In the material below, write out each line word for word and omit the pictures.

*** Recorded data Section Begins ***

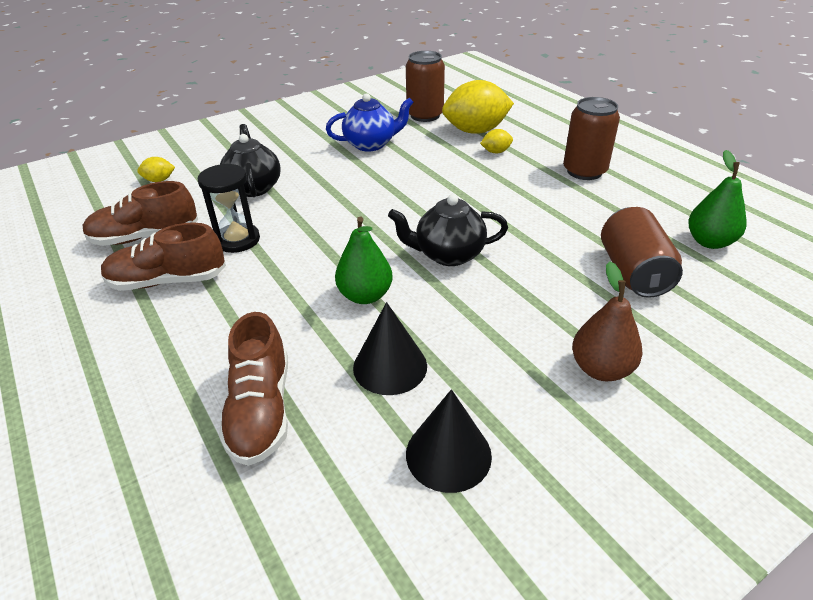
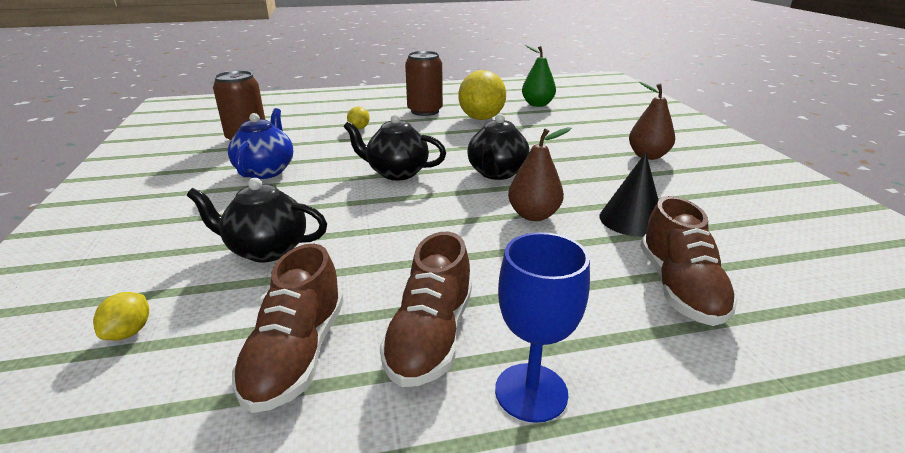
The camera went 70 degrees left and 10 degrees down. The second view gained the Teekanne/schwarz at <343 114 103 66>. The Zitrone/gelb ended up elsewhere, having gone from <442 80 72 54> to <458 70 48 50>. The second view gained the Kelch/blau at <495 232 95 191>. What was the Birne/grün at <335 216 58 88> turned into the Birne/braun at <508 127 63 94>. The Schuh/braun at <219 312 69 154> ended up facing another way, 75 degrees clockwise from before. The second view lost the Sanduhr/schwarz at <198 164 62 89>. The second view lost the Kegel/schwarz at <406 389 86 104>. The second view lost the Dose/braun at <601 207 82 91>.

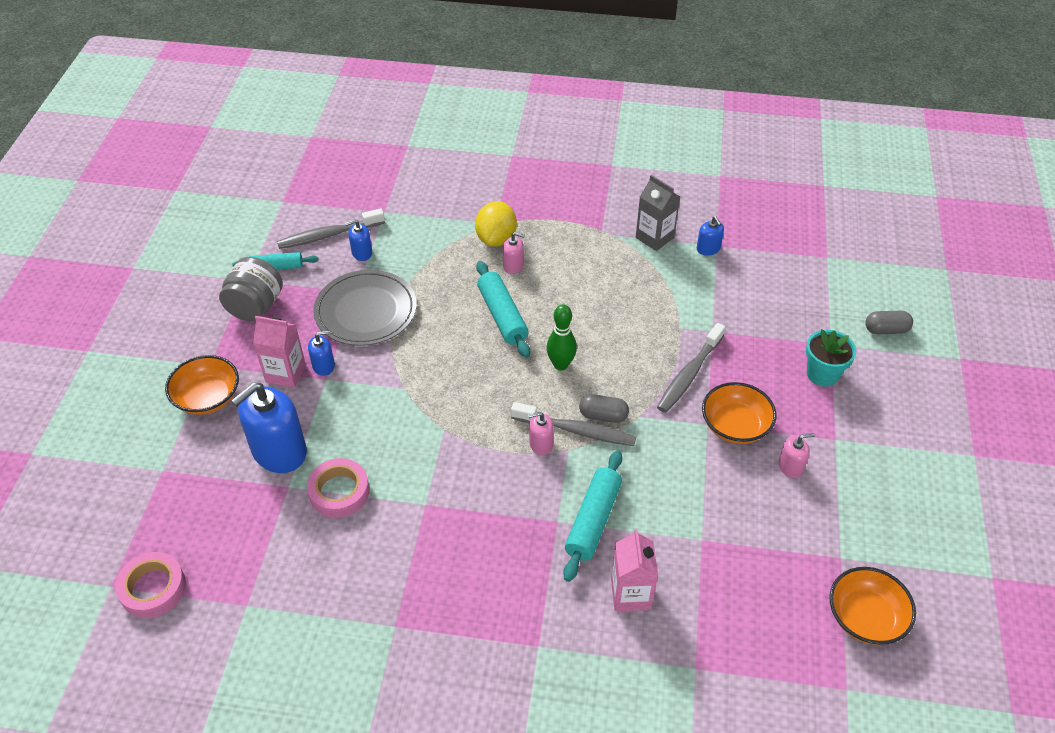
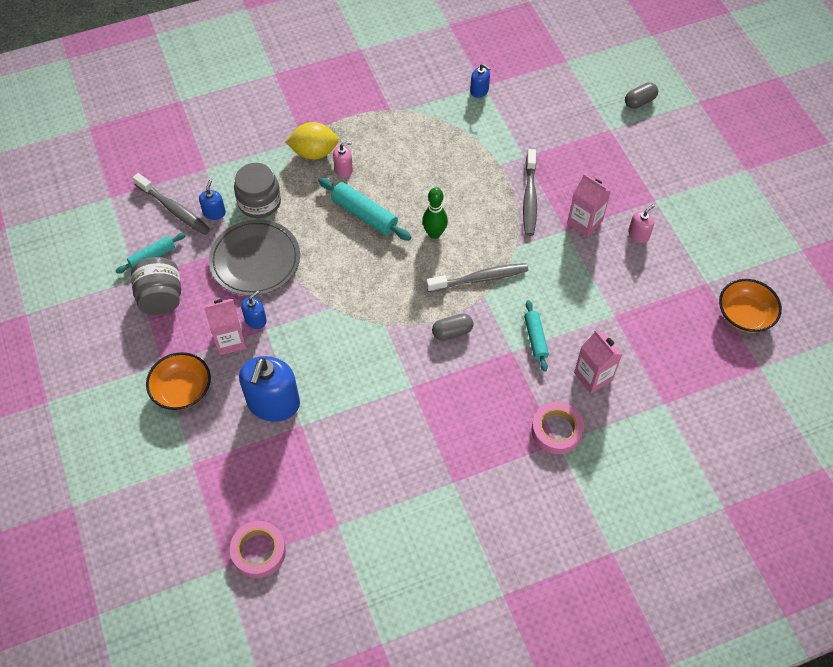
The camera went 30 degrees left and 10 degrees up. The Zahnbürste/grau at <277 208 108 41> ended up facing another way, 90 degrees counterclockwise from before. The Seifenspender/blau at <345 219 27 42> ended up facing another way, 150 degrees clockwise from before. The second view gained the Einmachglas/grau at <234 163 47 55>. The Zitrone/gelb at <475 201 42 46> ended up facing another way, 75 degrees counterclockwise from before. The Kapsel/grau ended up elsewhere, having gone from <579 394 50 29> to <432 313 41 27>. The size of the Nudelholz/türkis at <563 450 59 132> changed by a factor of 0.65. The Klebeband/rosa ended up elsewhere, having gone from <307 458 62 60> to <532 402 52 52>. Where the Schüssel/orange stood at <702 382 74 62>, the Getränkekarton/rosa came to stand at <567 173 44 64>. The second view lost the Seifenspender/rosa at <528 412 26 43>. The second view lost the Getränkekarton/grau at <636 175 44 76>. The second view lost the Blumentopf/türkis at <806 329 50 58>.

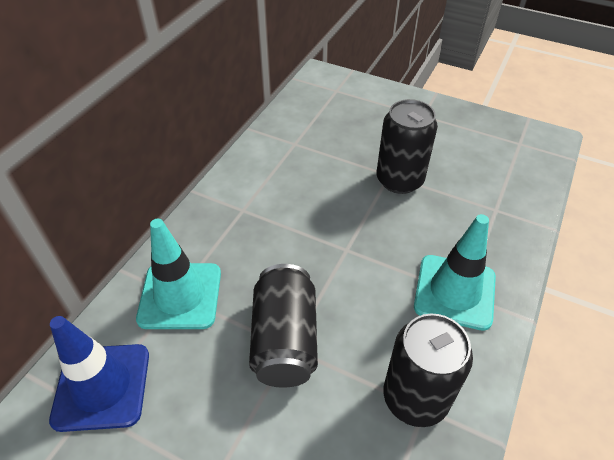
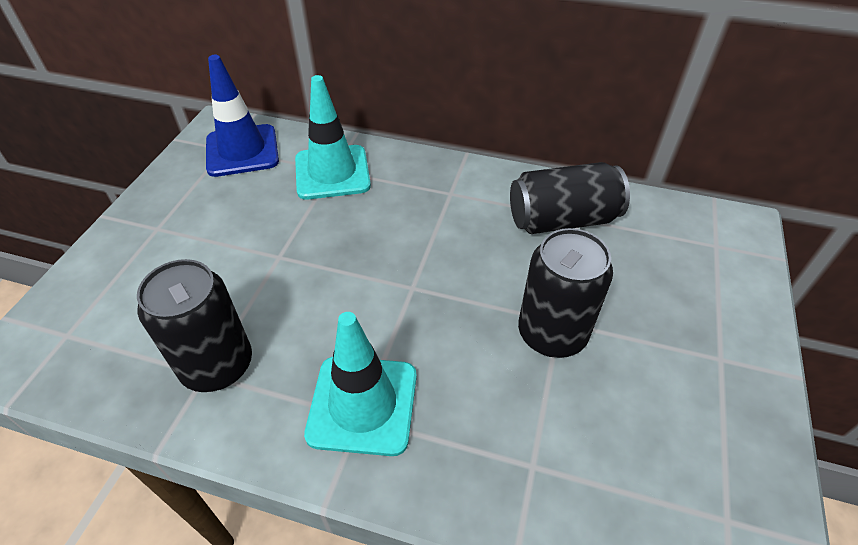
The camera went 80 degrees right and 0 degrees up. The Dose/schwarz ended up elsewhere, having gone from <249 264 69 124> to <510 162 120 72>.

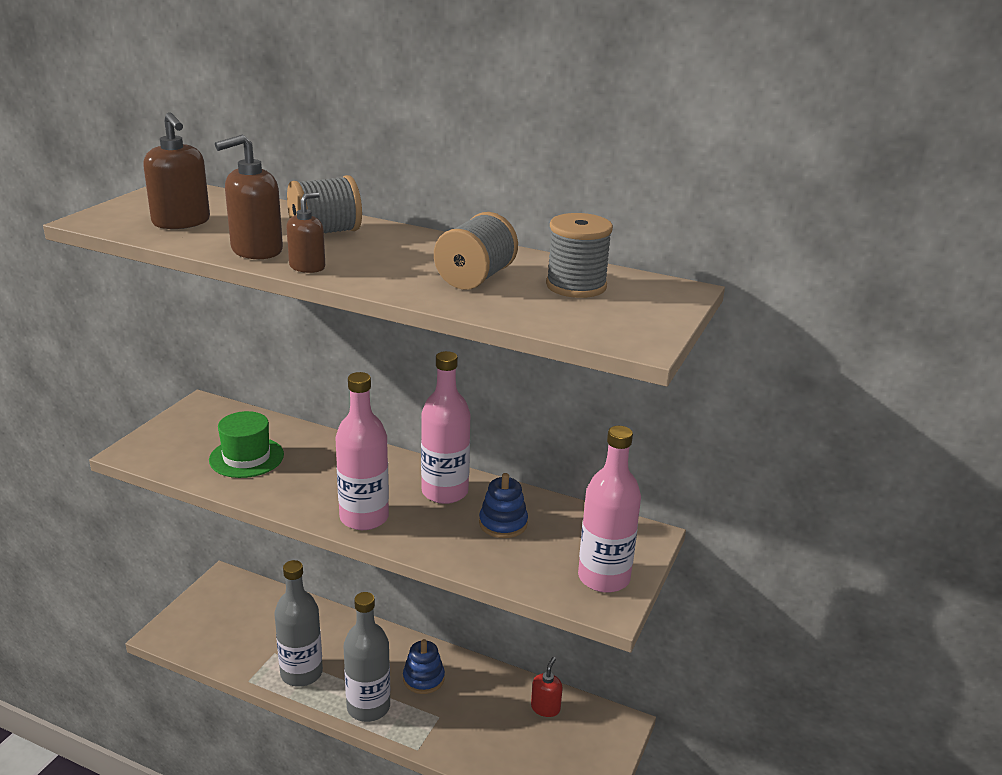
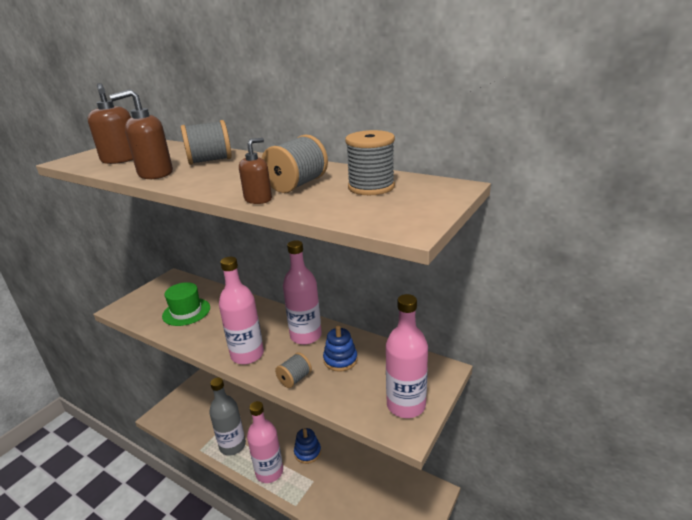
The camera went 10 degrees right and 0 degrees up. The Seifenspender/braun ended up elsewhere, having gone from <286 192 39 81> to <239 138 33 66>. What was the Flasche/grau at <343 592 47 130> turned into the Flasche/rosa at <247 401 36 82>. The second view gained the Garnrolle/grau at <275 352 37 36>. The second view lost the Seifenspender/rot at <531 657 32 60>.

*** Recorded data Section Ends ***

■ Task answer ■
The camera went 70 degrees left and 10 degrees down. The second view gained the Teekanne/schwarz at <343 114 103 66>. The Zitrone/gelb ended up elsewhere, having gone from <442 80 72 54> to <458 70 48 50>. The second view gained the Kelch/blau at <495 232 95 191>. What was the Birne/grün at <335 216 58 88> turned into the Birne/braun at <508 127 63 94>. The Schuh/braun at <219 312 69 154> ended up facing another way, 75 degrees clockwise from before. The second view lost the Sanduhr/schwarz at <198 164 62 89>. The second view lost the Kegel/schwarz at <406 389 86 104>. The second view lost the Dose/braun at <601 207 82 91>.

The camera went 30 degrees left and 10 degrees up. The Zahnbürste/grau at <277 208 108 41> ended up facing another way, 90 degrees counterclockwise from before. The Seifenspender/blau at <345 219 27 42> ended up facing another way, 150 degrees clockwise from before. The second view gained the Einmachglas/grau at <234 163 47 55>. The Zitrone/gelb at <475 201 42 46> ended up facing another way, 75 degrees counterclockwise from before. The Kapsel/grau ended up elsewhere, having gone from <579 394 50 29> to <432 313 41 27>. The size of the Nudelholz/türkis at <563 450 59 132> changed by a factor of 0.65. The Klebeband/rosa ended up elsewhere, having gone from <307 458 62 60> to <532 402 52 52>. Where the Schüssel/orange stood at <702 382 74 62>, the Getränkekarton/rosa came to stand at <567 173 44 64>. The second view lost the Seifenspender/rosa at <528 412 26 43>. The second view lost the Getränkekarton/grau at <636 175 44 76>. The second view lost the Blumentopf/türkis at <806 329 50 58>.

The camera went 80 degrees right and 0 degrees up. The Dose/schwarz ended up elsewhere, having gone from <249 264 69 124> to <510 162 120 72>.

The camera went 10 degrees right and 0 degrees up. The Seifenspender/braun ended up elsewhere, having gone from <286 192 39 81> to <239 138 33 66>. What was the Flasche/grau at <343 592 47 130> turned into the Flasche/rosa at <247 401 36 82>. The second view gained the Garnrolle/grau at <275 352 37 36>. The second view lost the Seifenspender/rot at <531 657 32 60>.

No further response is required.